### Yapılacak iş
Aşağıdaki satırlardan, en baştaki satırdan başlayıp "pyautogui.click(x=648, y=101)" geçen satırla biten kısmı, iki uçtaki satırlar da dahil, hiç değiştirmeden birebir yaz.
▬▬▬
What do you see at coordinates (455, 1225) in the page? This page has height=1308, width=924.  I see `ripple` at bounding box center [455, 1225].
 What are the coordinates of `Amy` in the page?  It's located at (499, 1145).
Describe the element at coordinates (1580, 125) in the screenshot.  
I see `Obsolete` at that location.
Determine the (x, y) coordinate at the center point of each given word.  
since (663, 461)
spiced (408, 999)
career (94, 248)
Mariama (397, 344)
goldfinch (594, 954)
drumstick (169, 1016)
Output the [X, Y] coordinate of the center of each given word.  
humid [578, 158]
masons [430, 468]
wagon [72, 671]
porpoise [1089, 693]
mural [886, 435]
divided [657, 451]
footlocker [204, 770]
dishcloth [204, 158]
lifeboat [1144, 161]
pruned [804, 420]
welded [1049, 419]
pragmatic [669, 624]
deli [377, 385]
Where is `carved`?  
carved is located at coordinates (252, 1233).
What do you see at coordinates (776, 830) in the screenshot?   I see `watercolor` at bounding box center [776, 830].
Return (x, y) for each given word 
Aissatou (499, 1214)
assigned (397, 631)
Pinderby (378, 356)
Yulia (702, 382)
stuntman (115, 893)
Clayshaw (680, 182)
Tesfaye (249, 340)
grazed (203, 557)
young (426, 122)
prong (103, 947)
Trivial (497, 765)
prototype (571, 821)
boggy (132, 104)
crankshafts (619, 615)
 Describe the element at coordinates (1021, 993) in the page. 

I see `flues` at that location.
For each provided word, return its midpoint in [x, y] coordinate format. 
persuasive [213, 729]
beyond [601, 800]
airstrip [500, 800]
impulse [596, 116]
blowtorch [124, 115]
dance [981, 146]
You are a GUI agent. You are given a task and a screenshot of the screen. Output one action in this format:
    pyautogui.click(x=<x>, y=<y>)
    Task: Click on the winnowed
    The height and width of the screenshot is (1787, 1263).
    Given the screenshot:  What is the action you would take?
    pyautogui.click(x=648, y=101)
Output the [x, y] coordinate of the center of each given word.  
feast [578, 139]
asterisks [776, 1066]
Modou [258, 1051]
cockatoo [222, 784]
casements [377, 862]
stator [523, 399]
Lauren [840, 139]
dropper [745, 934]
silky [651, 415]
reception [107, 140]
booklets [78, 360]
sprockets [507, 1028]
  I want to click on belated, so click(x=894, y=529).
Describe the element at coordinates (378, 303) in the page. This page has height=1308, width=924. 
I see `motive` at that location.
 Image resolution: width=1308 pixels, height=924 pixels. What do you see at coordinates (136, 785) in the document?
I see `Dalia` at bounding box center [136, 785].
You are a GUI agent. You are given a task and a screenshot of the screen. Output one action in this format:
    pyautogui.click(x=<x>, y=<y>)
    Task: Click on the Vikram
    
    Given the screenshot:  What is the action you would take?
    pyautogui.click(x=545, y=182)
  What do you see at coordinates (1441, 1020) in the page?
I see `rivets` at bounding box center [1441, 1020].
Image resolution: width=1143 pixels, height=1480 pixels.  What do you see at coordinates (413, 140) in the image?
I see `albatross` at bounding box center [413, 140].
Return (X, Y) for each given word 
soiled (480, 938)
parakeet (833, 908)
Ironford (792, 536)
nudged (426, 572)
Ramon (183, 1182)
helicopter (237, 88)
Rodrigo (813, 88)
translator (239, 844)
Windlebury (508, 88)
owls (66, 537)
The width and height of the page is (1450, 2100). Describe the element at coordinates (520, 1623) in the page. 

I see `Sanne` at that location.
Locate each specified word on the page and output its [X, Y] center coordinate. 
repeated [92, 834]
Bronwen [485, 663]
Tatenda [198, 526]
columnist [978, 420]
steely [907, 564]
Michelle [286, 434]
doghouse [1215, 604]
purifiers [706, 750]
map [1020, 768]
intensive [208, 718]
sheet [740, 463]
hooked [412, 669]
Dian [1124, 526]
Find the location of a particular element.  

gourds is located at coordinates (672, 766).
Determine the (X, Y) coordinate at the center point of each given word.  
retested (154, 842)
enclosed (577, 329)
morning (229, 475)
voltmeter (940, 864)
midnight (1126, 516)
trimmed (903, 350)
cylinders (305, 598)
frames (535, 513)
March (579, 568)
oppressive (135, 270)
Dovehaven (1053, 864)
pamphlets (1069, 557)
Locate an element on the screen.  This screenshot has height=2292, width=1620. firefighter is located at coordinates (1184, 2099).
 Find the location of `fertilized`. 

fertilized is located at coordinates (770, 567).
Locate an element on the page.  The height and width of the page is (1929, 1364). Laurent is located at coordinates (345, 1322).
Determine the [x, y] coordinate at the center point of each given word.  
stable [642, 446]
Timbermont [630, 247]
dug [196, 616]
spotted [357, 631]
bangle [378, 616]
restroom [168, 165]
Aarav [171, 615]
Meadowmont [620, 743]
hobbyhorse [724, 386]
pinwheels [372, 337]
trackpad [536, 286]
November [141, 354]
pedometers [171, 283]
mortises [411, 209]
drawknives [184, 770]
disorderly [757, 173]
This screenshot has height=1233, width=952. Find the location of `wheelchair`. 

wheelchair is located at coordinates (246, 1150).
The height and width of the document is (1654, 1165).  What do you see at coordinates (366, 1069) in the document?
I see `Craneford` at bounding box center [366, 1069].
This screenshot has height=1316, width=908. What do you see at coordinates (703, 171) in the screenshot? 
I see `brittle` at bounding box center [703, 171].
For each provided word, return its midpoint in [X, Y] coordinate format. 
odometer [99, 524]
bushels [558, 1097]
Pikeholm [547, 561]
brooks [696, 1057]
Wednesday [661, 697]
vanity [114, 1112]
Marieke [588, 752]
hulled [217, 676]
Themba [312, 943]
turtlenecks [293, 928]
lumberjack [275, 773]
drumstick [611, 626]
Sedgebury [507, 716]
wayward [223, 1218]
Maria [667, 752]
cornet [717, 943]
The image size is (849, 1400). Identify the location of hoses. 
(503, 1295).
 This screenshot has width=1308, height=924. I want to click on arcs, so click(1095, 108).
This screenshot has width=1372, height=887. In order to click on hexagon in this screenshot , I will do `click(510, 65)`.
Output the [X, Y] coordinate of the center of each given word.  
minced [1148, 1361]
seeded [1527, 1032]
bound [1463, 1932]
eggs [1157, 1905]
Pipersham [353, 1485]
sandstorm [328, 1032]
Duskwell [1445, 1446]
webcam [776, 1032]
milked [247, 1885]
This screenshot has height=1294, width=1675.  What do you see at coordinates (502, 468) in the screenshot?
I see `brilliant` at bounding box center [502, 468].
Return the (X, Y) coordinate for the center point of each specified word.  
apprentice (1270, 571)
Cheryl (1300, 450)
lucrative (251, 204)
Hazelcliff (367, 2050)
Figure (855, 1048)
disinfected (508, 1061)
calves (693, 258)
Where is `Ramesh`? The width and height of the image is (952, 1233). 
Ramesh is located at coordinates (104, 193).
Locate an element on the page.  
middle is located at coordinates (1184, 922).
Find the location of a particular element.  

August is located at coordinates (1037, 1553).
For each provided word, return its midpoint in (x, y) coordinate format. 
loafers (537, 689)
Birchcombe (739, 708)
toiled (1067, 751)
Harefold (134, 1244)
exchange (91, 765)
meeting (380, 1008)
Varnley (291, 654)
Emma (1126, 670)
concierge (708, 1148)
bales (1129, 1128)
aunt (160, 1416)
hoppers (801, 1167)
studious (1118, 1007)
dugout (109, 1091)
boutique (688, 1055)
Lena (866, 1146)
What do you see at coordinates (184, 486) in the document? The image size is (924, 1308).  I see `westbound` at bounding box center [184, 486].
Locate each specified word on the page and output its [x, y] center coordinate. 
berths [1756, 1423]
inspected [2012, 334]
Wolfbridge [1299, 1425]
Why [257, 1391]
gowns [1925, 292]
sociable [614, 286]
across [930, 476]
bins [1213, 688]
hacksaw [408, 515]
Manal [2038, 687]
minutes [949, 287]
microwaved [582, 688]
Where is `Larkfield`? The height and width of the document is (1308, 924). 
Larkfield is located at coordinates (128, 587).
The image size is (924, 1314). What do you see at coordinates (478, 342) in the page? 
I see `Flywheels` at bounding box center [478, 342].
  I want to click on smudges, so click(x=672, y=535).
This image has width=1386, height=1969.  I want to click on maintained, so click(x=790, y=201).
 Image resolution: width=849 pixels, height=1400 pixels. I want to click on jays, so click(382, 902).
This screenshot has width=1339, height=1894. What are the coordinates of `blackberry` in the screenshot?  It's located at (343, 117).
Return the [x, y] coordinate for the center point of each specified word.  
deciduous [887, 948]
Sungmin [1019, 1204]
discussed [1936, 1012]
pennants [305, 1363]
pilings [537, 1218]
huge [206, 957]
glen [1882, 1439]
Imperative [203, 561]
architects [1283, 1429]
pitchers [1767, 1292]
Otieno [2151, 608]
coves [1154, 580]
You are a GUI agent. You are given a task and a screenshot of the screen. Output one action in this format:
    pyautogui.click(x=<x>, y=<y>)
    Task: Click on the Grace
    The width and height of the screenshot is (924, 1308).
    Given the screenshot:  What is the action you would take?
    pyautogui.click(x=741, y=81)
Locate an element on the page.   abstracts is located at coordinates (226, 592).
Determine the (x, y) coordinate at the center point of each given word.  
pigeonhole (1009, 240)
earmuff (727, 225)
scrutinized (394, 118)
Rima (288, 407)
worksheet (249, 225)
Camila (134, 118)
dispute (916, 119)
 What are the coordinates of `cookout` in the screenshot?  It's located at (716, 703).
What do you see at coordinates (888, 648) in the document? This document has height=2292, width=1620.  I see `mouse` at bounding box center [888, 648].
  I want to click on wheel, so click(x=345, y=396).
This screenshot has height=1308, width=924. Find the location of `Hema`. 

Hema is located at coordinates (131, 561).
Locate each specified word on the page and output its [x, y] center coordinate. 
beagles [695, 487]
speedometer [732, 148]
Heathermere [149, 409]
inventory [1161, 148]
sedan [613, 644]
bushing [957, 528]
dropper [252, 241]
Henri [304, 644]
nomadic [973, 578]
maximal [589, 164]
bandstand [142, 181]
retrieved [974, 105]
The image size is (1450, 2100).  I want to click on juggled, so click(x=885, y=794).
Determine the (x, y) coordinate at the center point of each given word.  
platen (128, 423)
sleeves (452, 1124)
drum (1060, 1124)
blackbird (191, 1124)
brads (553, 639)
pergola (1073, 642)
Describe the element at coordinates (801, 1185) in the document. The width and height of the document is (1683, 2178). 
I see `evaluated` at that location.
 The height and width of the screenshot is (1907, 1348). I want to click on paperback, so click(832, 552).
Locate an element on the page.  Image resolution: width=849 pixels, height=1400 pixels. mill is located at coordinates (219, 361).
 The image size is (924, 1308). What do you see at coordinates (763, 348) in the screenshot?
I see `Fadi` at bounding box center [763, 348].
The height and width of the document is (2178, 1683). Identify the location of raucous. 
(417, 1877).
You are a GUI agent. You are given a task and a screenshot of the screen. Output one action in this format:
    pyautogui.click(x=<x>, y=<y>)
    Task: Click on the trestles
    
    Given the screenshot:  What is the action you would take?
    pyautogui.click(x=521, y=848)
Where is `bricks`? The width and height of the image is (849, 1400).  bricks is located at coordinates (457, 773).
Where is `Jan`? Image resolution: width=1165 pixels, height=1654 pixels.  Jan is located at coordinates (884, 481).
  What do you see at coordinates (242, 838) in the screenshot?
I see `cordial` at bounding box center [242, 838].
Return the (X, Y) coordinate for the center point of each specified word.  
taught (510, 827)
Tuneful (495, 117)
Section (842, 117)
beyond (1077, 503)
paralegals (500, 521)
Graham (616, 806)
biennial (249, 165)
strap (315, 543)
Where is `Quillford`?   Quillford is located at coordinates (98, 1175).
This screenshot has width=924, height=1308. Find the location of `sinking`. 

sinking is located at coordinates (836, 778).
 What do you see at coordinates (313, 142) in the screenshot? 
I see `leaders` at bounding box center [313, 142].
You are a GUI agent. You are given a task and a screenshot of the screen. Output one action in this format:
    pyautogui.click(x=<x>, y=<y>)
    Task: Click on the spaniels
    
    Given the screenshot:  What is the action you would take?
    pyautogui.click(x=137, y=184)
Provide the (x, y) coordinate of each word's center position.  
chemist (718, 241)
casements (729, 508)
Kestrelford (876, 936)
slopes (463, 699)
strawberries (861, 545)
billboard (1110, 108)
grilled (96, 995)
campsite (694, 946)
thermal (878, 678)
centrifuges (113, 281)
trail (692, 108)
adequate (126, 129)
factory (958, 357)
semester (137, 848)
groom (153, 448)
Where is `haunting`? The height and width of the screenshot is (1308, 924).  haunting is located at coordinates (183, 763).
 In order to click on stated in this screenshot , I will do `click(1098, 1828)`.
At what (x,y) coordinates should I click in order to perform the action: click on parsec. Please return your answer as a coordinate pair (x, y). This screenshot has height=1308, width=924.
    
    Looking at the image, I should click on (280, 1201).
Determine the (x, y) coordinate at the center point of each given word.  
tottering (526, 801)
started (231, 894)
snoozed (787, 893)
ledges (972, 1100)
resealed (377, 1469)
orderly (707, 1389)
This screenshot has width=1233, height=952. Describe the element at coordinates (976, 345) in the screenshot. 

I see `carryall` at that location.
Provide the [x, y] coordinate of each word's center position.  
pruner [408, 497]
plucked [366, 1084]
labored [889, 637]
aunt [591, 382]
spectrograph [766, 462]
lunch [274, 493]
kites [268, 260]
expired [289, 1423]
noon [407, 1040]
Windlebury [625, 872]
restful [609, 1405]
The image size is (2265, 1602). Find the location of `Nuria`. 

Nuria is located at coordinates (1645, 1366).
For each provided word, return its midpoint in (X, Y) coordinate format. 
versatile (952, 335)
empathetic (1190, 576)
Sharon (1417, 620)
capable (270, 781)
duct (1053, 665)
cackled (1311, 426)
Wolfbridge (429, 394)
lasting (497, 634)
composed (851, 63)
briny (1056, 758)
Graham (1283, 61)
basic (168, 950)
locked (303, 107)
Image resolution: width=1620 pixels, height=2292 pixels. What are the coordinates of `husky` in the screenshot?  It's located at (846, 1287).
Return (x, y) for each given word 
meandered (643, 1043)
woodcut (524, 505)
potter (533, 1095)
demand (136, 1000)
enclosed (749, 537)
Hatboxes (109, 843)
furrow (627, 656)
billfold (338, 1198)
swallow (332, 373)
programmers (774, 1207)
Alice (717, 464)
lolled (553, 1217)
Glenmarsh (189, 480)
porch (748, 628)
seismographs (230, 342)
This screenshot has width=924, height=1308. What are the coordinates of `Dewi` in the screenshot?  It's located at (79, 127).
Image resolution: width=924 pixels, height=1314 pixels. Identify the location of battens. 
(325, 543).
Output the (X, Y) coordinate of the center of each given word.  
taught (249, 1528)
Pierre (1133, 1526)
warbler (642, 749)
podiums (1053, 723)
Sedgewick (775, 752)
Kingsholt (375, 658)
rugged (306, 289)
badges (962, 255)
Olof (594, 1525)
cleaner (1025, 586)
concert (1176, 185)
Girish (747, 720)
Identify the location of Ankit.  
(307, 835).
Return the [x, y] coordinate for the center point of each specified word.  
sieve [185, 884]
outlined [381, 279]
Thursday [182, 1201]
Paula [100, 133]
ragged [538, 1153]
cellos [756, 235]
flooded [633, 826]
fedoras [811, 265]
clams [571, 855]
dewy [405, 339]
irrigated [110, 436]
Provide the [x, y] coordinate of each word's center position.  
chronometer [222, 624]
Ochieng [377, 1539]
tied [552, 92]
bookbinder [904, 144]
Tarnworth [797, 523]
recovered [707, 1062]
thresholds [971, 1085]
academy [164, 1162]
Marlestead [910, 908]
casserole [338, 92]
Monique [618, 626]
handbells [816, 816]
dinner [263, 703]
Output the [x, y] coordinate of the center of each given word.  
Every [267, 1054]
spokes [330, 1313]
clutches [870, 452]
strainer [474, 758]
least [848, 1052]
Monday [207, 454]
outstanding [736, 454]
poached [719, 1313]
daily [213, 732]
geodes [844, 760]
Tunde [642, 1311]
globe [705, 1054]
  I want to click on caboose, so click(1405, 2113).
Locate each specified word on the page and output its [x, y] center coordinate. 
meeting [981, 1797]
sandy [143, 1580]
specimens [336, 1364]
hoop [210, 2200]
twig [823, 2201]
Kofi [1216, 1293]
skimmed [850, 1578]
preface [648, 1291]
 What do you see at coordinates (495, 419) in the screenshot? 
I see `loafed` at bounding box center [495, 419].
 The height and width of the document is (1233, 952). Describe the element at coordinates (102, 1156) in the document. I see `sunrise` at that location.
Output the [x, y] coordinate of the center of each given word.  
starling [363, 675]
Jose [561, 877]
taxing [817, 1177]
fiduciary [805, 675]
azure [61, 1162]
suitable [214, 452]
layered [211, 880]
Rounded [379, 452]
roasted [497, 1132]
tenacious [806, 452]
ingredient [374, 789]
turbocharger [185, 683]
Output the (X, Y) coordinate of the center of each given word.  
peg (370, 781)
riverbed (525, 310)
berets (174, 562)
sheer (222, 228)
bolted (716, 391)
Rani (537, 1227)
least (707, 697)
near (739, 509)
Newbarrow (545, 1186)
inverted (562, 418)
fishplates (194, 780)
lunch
▬▬▬
### Sorunun cevabı
What do you see at coordinates (455, 1225) in the page? This page has height=1308, width=924.  I see `ripple` at bounding box center [455, 1225].
 What are the coordinates of `Amy` in the page?  It's located at (499, 1145).
Describe the element at coordinates (1580, 125) in the screenshot.  
I see `Obsolete` at that location.
Determine the (x, y) coordinate at the center point of each given word.  
since (663, 461)
spiced (408, 999)
career (94, 248)
Mariama (397, 344)
goldfinch (594, 954)
drumstick (169, 1016)
Output the [X, Y] coordinate of the center of each given word.  
humid [578, 158]
masons [430, 468]
wagon [72, 671]
porpoise [1089, 693]
mural [886, 435]
divided [657, 451]
footlocker [204, 770]
dishcloth [204, 158]
lifeboat [1144, 161]
pruned [804, 420]
welded [1049, 419]
pragmatic [669, 624]
deli [377, 385]
Where is `carved`?  
carved is located at coordinates (252, 1233).
What do you see at coordinates (776, 830) in the screenshot?   I see `watercolor` at bounding box center [776, 830].
Return (x, y) for each given word 
Aissatou (499, 1214)
assigned (397, 631)
Pinderby (378, 356)
Yulia (702, 382)
stuntman (115, 893)
Clayshaw (680, 182)
Tesfaye (249, 340)
grazed (203, 557)
young (426, 122)
prong (103, 947)
Trivial (497, 765)
prototype (571, 821)
boggy (132, 104)
crankshafts (619, 615)
 Describe the element at coordinates (1021, 993) in the page. 

I see `flues` at that location.
For each provided word, return its midpoint in [x, y] coordinate format. 
persuasive [213, 729]
beyond [601, 800]
airstrip [500, 800]
impulse [596, 116]
blowtorch [124, 115]
dance [981, 146]
You are a GUI agent. You are given a task and a screenshot of the screen. Output one action in this format:
    pyautogui.click(x=<x>, y=<y>)
    Task: Click on the winnowed
    The height and width of the screenshot is (1787, 1263).
    Given the screenshot:  What is the action you would take?
    pyautogui.click(x=648, y=101)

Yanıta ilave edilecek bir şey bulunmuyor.